THE TASK
Skip the pictures. Copy all the rest of the records down exactly.

RECORD EXCERPTS
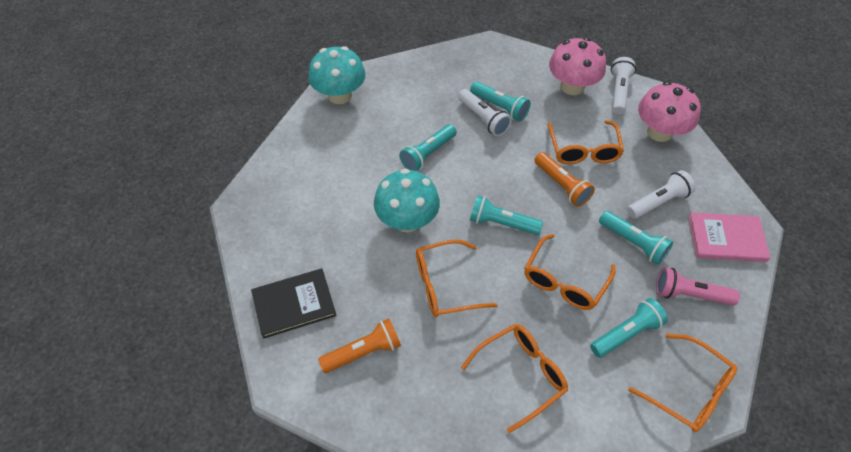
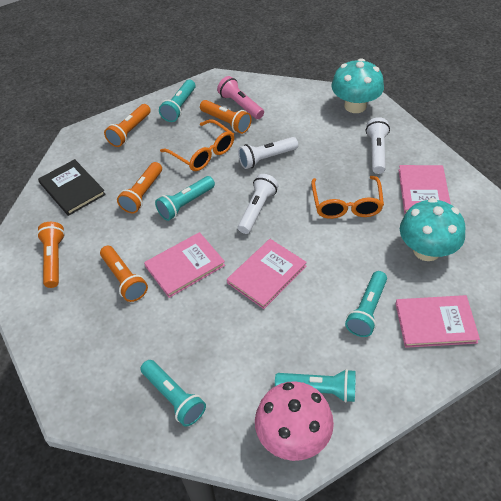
orange flashlight: 2 -> 5
orange glasses: 5 -> 2
pink book: 1 -> 4
pink mushroom: 2 -> 1

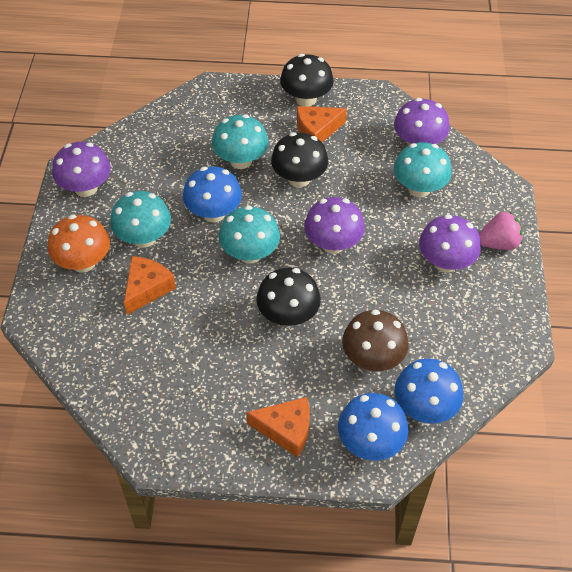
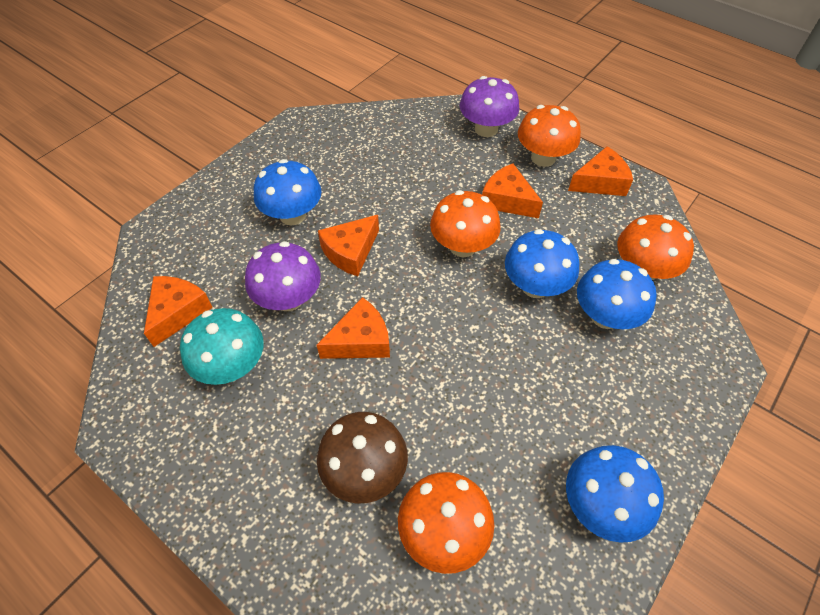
black mushroom: 3 -> 0
blue mushroom: 3 -> 4
orange cheese: 3 -> 5
orange mushroom: 1 -> 4
pink strawberry: 1 -> 0
purple mushroom: 4 -> 2
turquoise mushroom: 4 -> 1

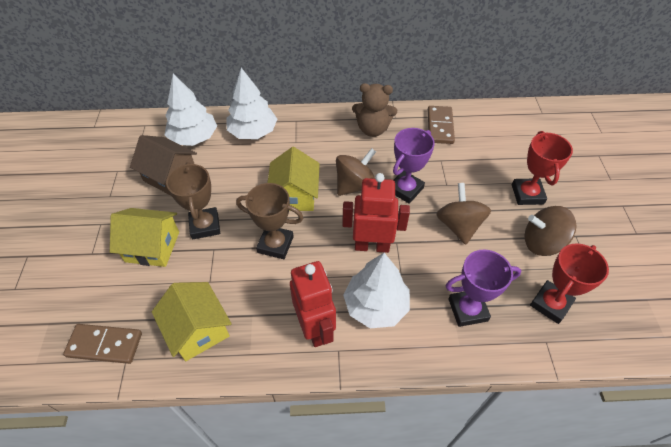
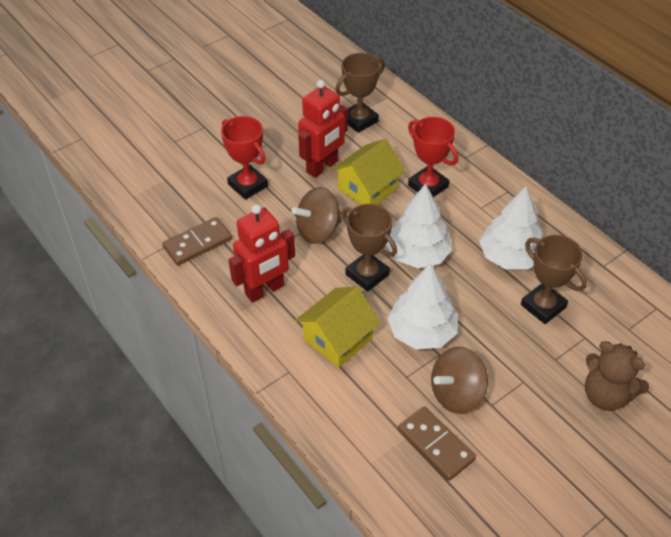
brown house: 1 -> 0
brown spinning top: 3 -> 2
brown trophy: 2 -> 3
purple trophy: 2 -> 0
yellow house: 3 -> 2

RESPONSE BOX
orange flashlight: 2 -> 5
orange glasses: 5 -> 2
pink book: 1 -> 4
pink mushroom: 2 -> 1

black mushroom: 3 -> 0
blue mushroom: 3 -> 4
orange cheese: 3 -> 5
orange mushroom: 1 -> 4
pink strawberry: 1 -> 0
purple mushroom: 4 -> 2
turquoise mushroom: 4 -> 1

brown house: 1 -> 0
brown spinning top: 3 -> 2
brown trophy: 2 -> 3
purple trophy: 2 -> 0
yellow house: 3 -> 2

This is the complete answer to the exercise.